> EXERCISE PROMPT:
Scan the entries below and return each line that contains "turquoise".
** Opening LISTED ENTRIES block **
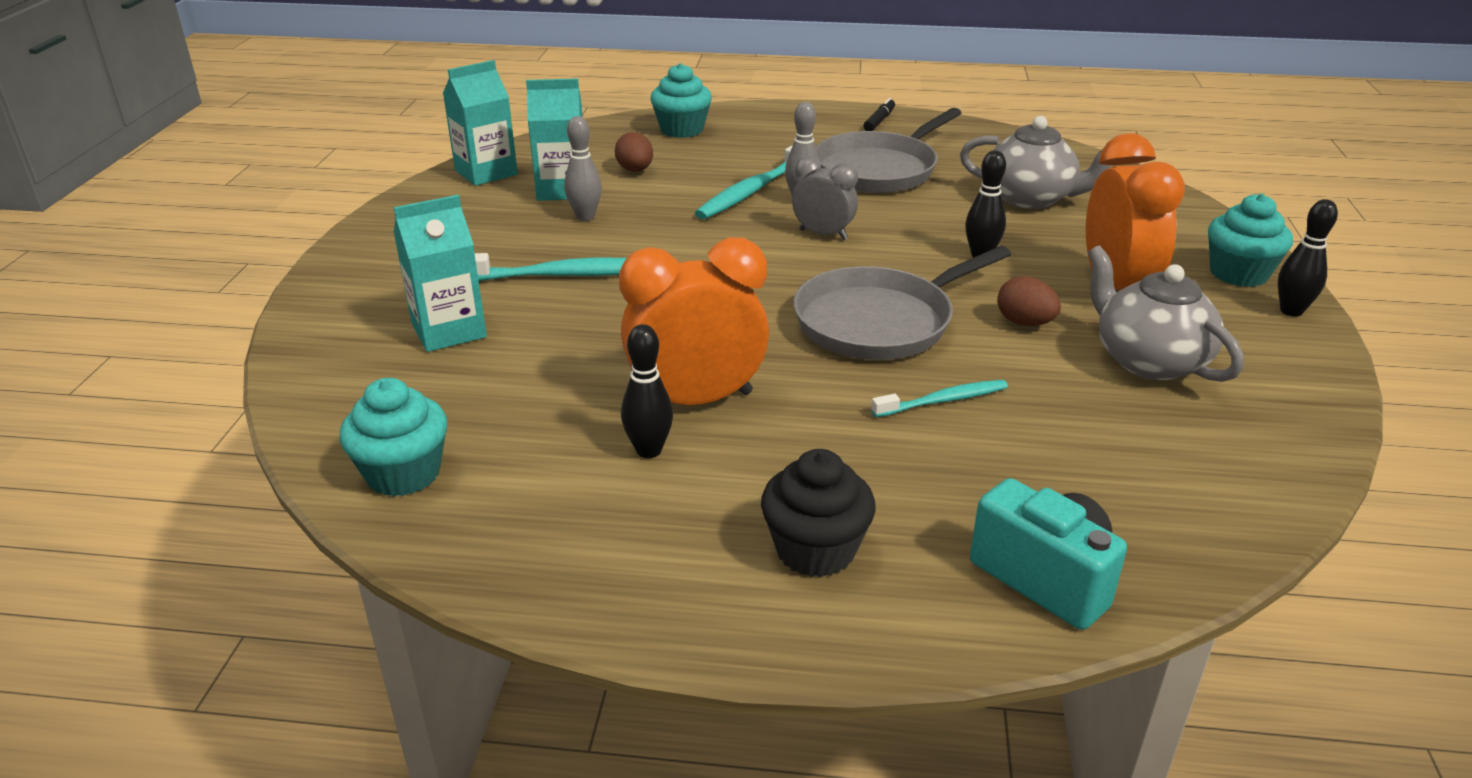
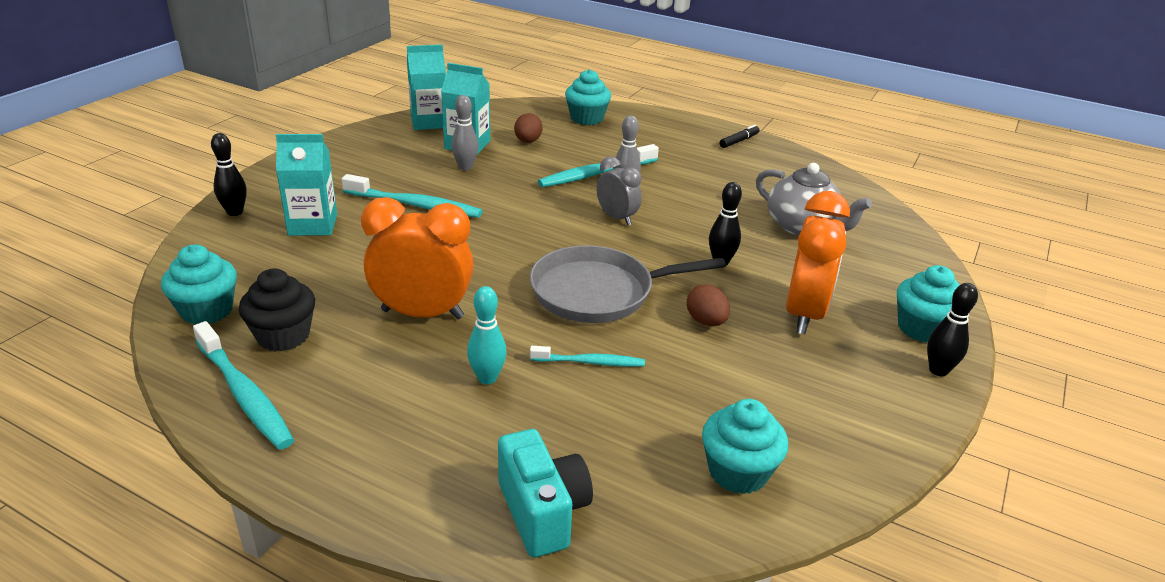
camera: 20 degrees right, 0 degrees up
(558, 561) = (244, 394): none -> turquoise toothbrush
(649, 450) = (362, 339): black bowling pin -> black bowling pin (235, 212)
(815, 550) = (405, 439): black cupcake -> black cupcake (283, 336)
(844, 451) = (487, 378): none -> turquoise bowling pin
(879, 169) = (704, 178): grey pan -> none
(1148, 361) = (777, 377): grey teapot -> none
(1201, 469) = (738, 472): none -> turquoise cupcake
** Closing LISTED ENTRIES block **
> WRITTEN RESPONSE:
(558, 561) = (244, 394): none -> turquoise toothbrush
(844, 451) = (487, 378): none -> turquoise bowling pin
(1201, 469) = (738, 472): none -> turquoise cupcake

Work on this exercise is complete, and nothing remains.